» INFORMATION SHOWN:
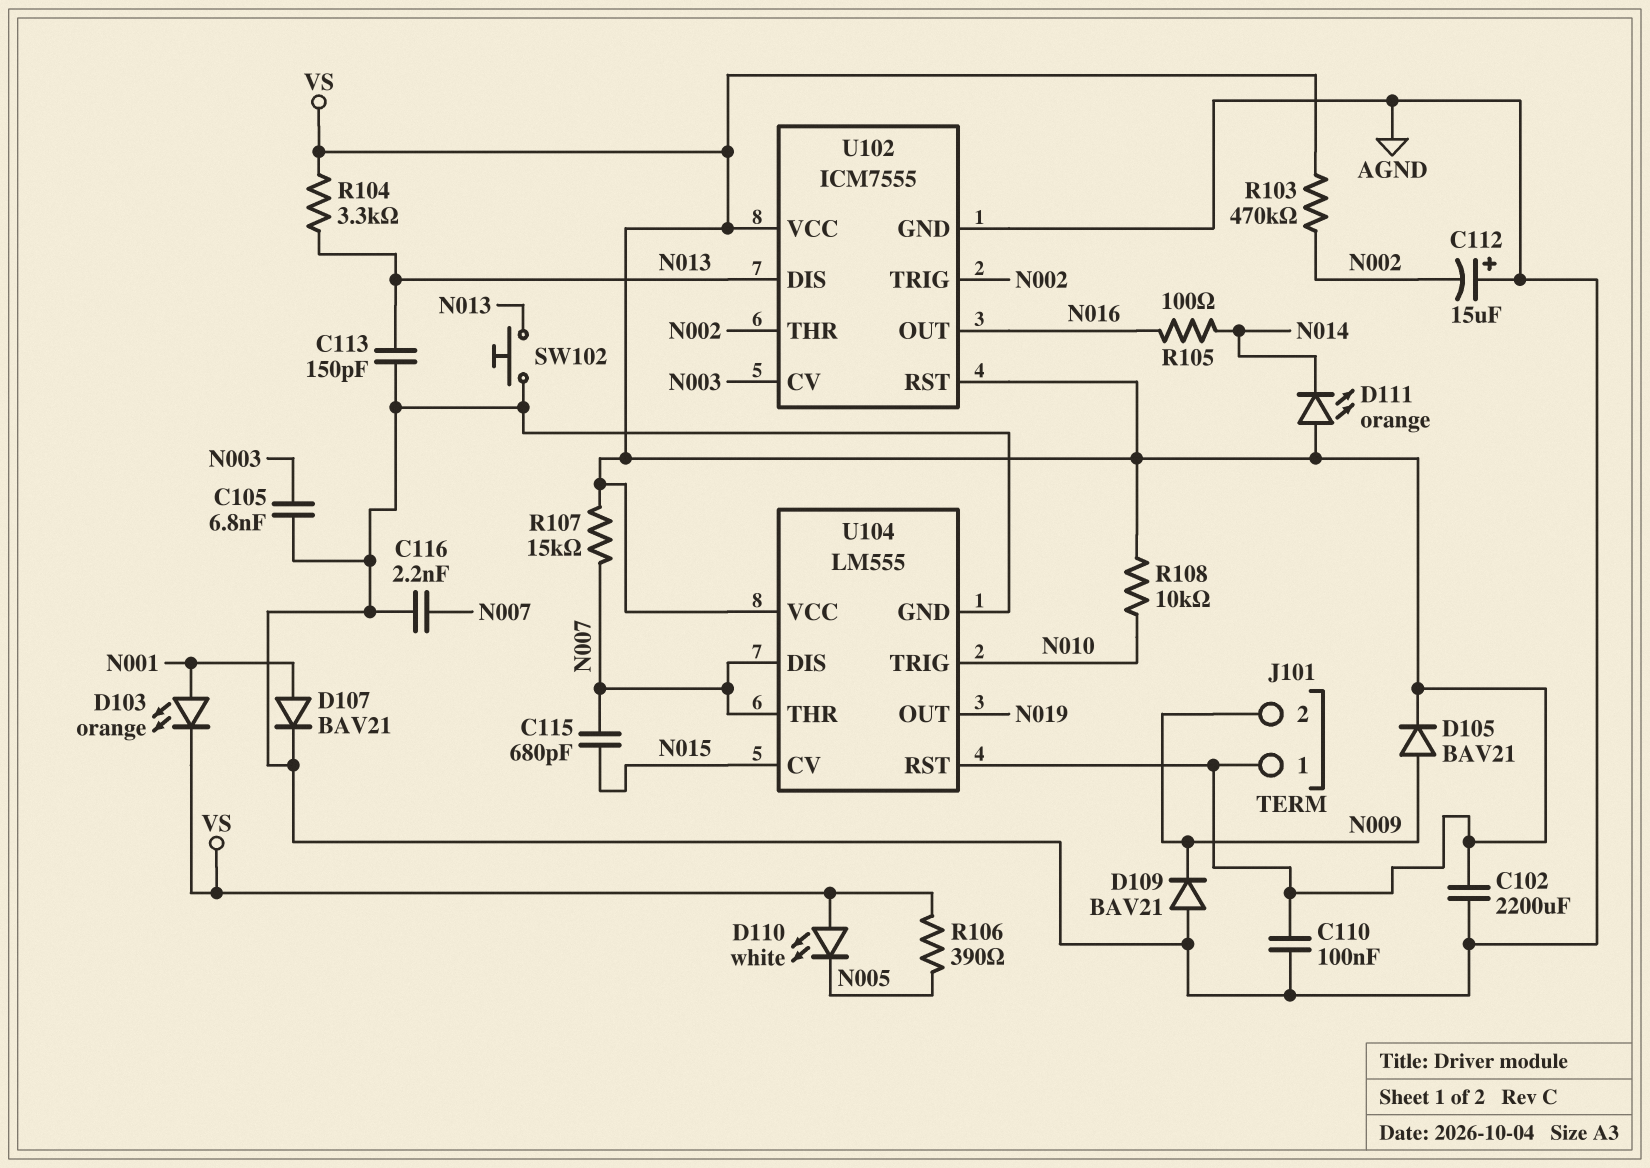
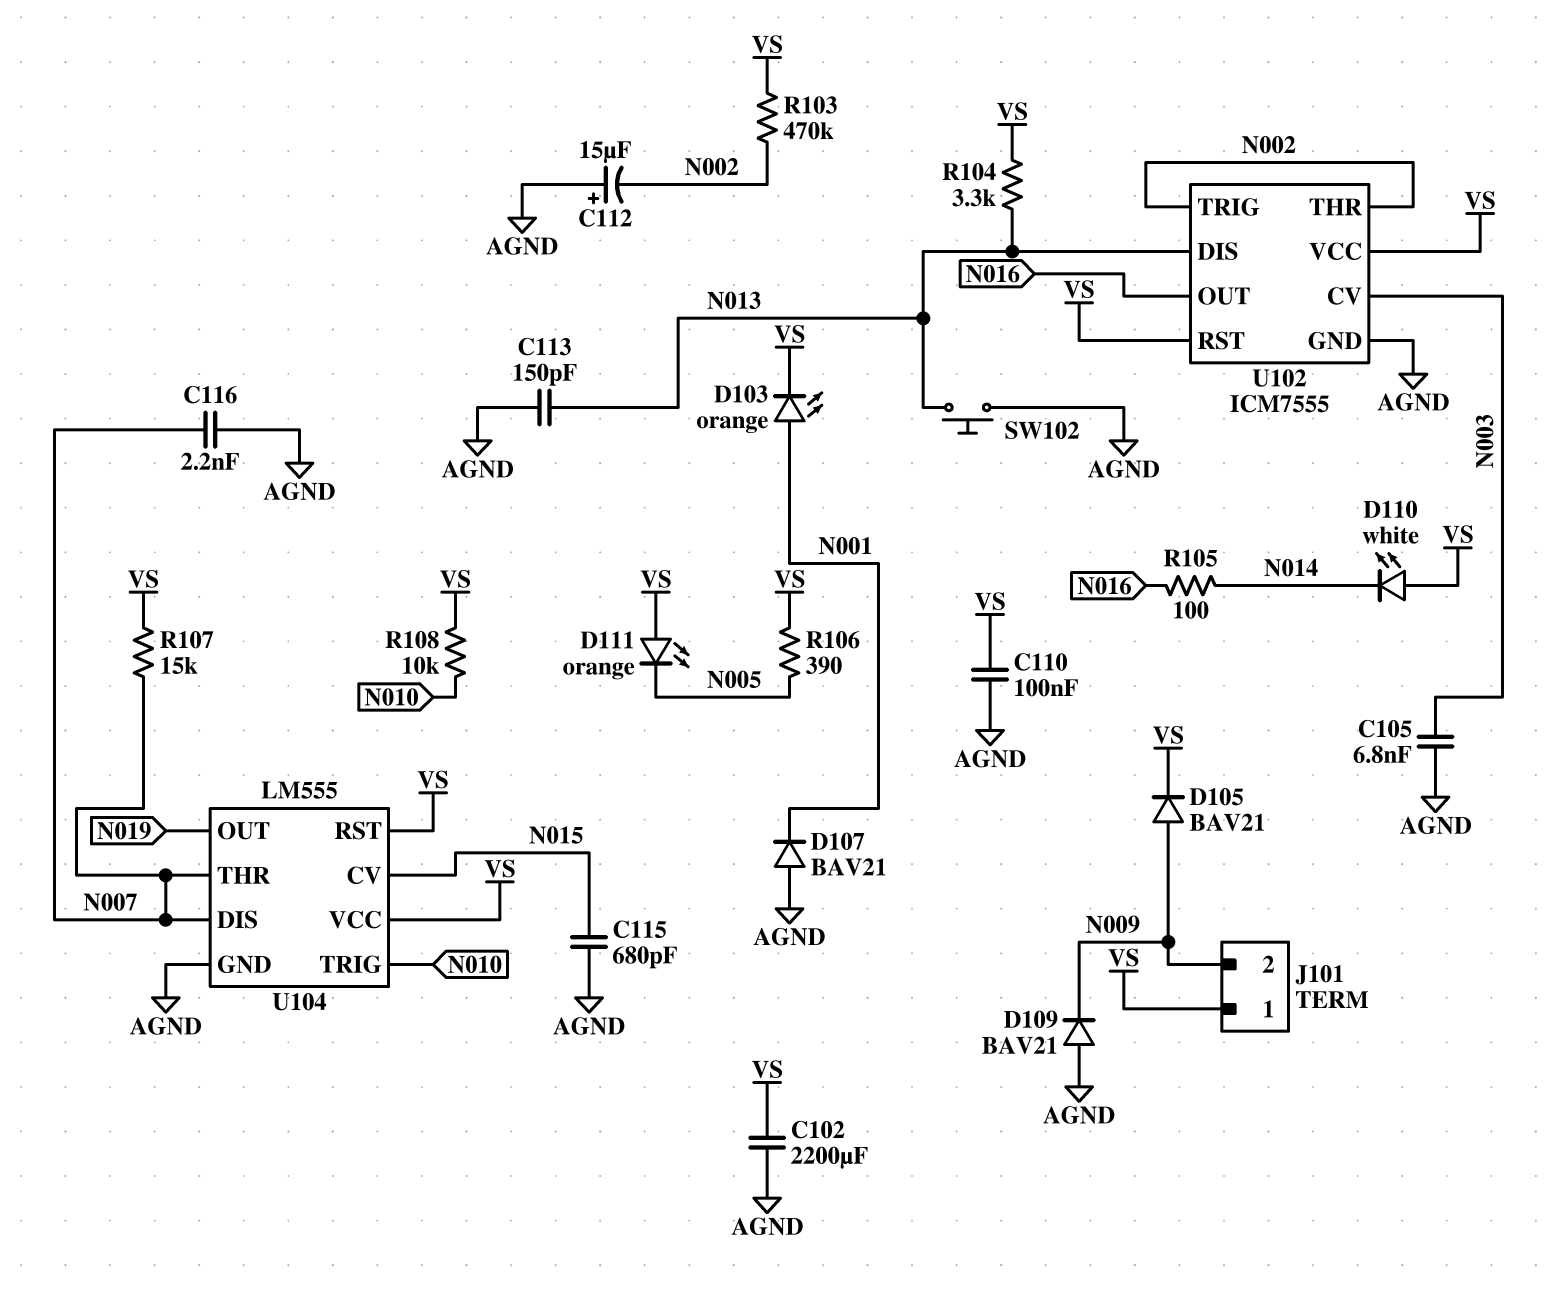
C115: 680pF (N007, N015) -> 680pF (AGND, N015)
D107: diode BAV21 (A N001, K AGND) -> diode BAV21 (A AGND, K N001)
D110: LED white (A VS, K N005) -> LED white (A VS, K N014)
D111: LED orange (A VS, K N014) -> LED orange (A VS, K N005)

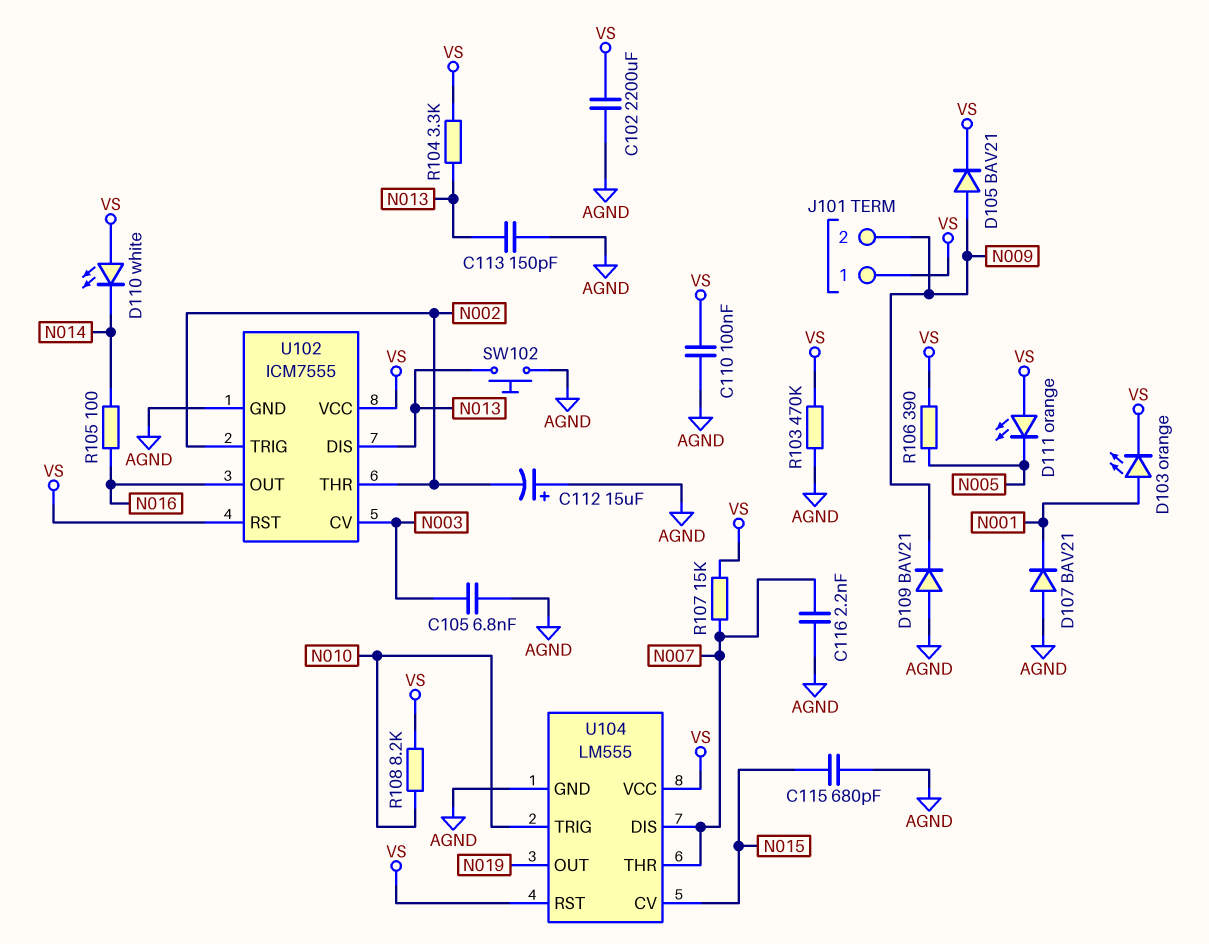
R103: 470k (N002, VS) -> 470k (AGND, VS)
R108: 10k (N010, VS) -> 8.2k (N010, VS)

» EXERCISE GOAL: The copy must include every record exactly and none of the pictures.

» TASK SOLUTION:
C115: 680pF (N007, N015) -> 680pF (AGND, N015)
D107: diode BAV21 (A N001, K AGND) -> diode BAV21 (A AGND, K N001)
D110: LED white (A VS, K N005) -> LED white (A VS, K N014)
D111: LED orange (A VS, K N014) -> LED orange (A VS, K N005)

R103: 470k (N002, VS) -> 470k (AGND, VS)
R108: 10k (N010, VS) -> 8.2k (N010, VS)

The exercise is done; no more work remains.